[Activity]: Transcribe exactly, please, the lines from the one containing "second_place: [522, 223]" through the end of the records below, and leave out the pictures.

Object change descriptions
====
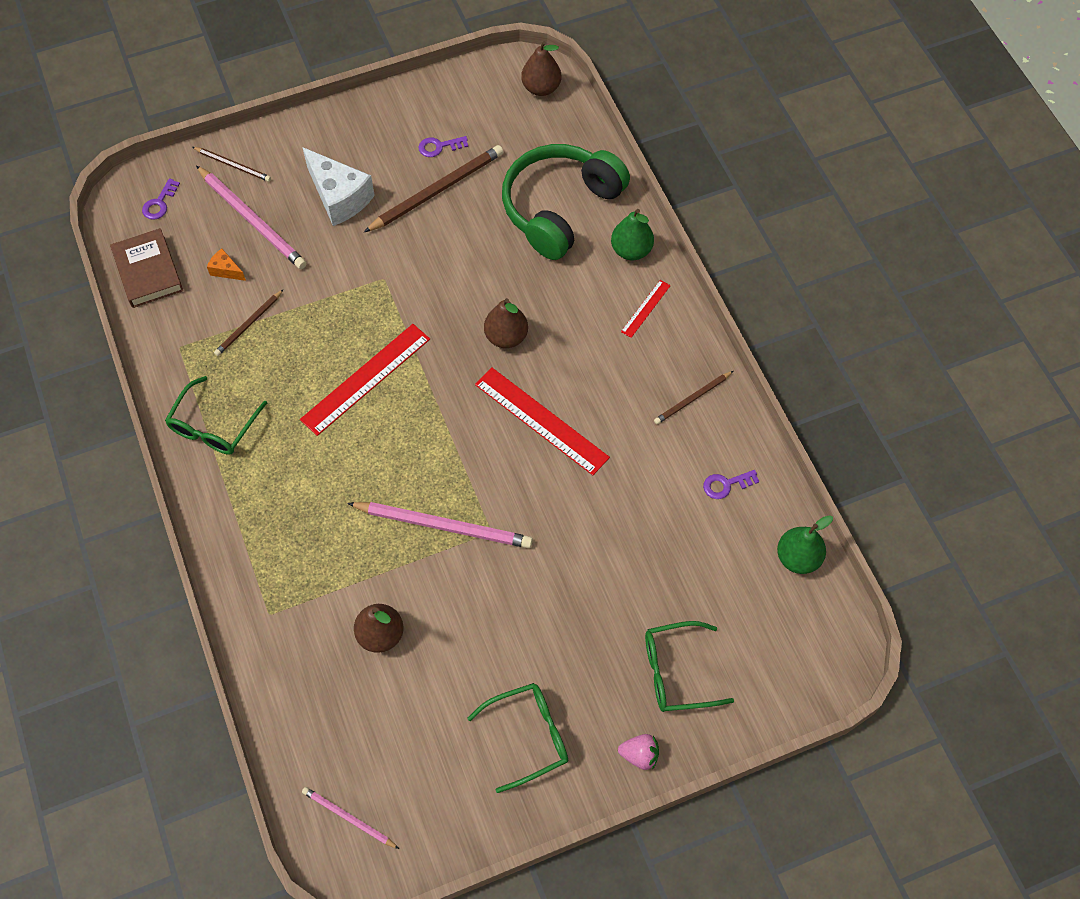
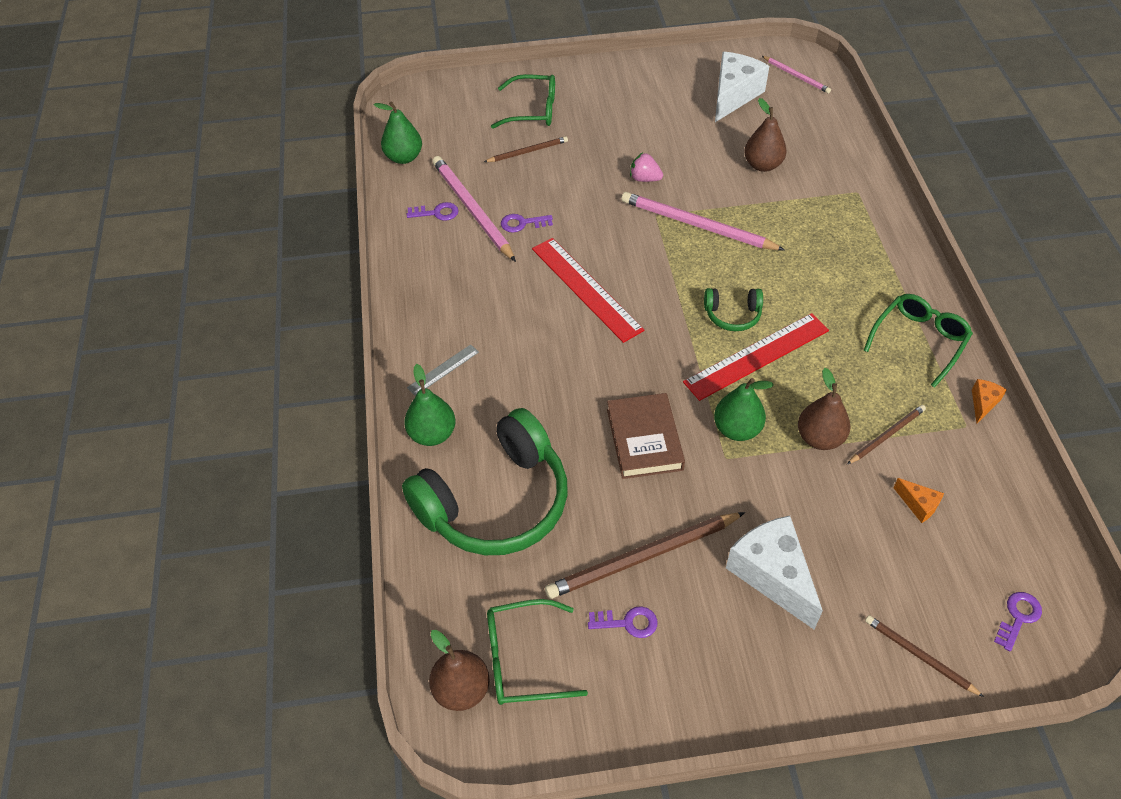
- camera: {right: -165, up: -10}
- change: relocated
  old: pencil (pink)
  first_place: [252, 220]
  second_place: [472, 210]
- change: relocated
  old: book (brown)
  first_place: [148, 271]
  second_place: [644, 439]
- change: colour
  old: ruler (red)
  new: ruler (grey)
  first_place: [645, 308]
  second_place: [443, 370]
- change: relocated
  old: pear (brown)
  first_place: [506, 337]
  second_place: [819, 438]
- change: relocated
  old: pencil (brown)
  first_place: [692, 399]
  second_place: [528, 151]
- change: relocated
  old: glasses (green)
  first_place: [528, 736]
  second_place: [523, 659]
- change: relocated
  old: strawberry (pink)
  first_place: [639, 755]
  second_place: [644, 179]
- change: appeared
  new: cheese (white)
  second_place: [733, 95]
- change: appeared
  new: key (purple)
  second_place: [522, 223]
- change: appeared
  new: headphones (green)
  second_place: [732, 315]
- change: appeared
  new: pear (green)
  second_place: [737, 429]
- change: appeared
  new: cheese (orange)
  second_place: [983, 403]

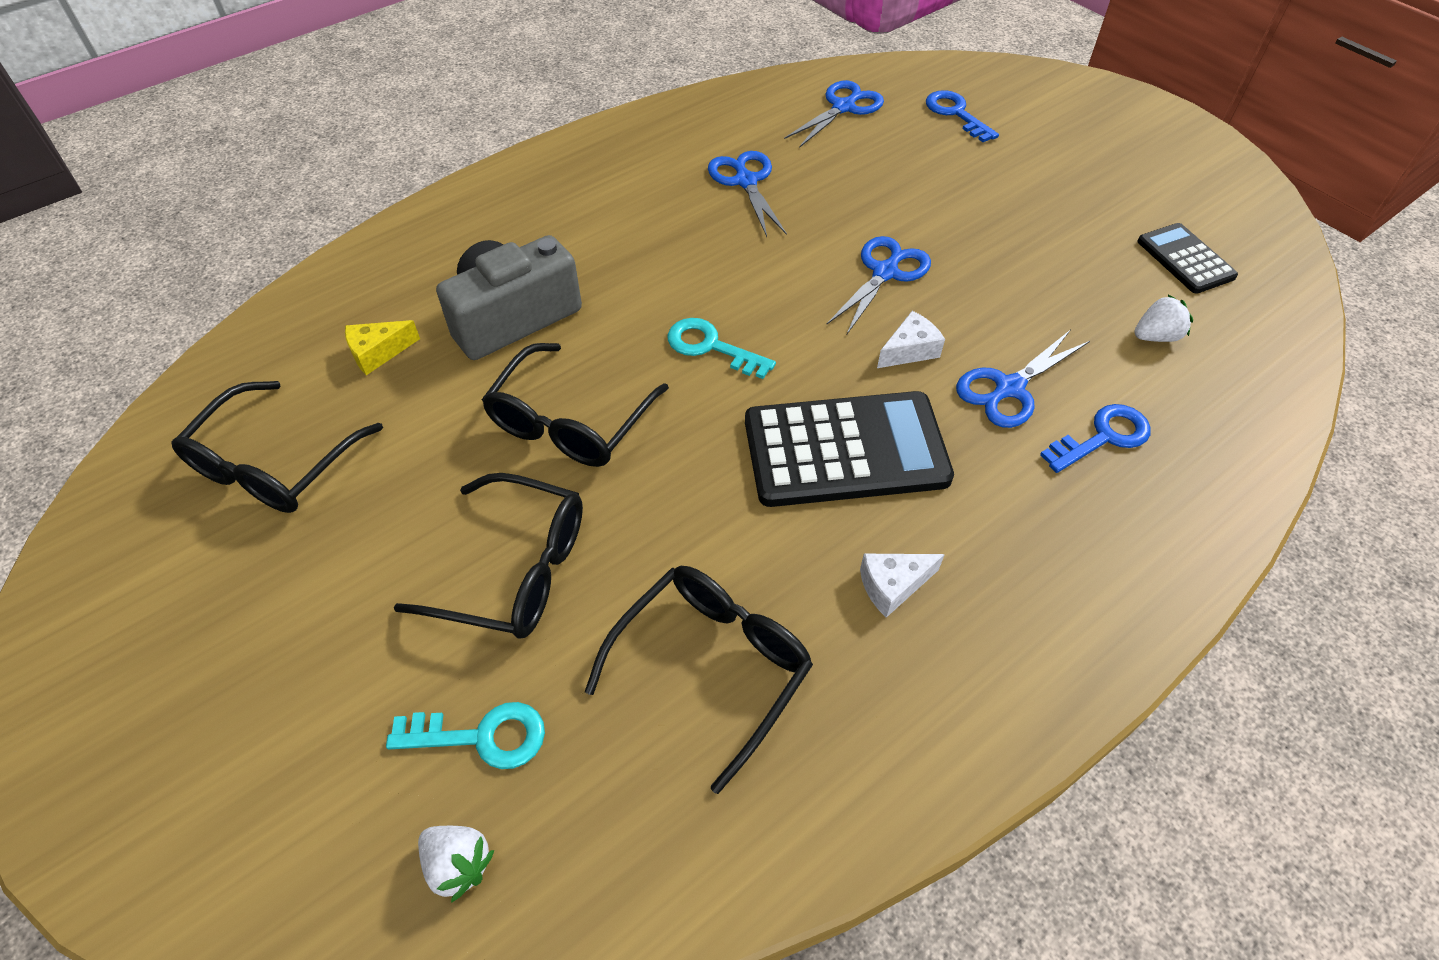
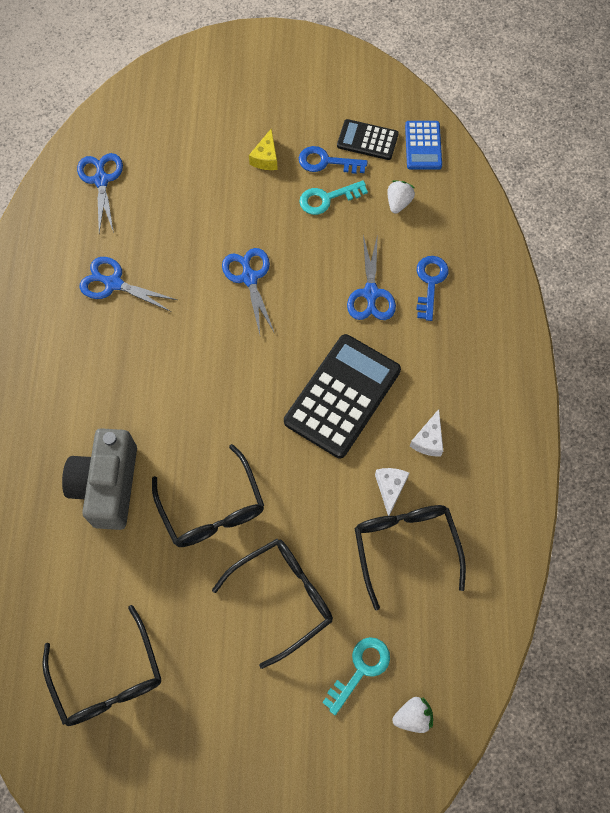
- camera: {right: -50, up: 15}
- change: relocated
  old: key (blue)
  first_place: [956, 114]
  second_place: [326, 162]
- change: relocated
  old: cheese (white)
  first_place: [909, 350]
  second_place: [390, 488]
- change: relocated
  old: key (turquoise)
  first_place: [711, 347]
  second_place: [327, 199]
- change: relocated
  old: cheese (yellow)
  first_place: [378, 353]
  second_place: [266, 158]
- change: appeared
  new: calculator (blue)
  second_place: [423, 146]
====
[Expected answer]:
  second_place: [522, 223]
- change: appeared
  new: headphones (green)
  second_place: [732, 315]
- change: appeared
  new: pear (green)
  second_place: [737, 429]
- change: appeared
  new: cheese (orange)
  second_place: [983, 403]

- camera: {right: -50, up: 15}
- change: relocated
  old: key (blue)
  first_place: [956, 114]
  second_place: [326, 162]
- change: relocated
  old: cheese (white)
  first_place: [909, 350]
  second_place: [390, 488]
- change: relocated
  old: key (turquoise)
  first_place: [711, 347]
  second_place: [327, 199]
- change: relocated
  old: cheese (yellow)
  first_place: [378, 353]
  second_place: [266, 158]
- change: appeared
  new: calculator (blue)
  second_place: [423, 146]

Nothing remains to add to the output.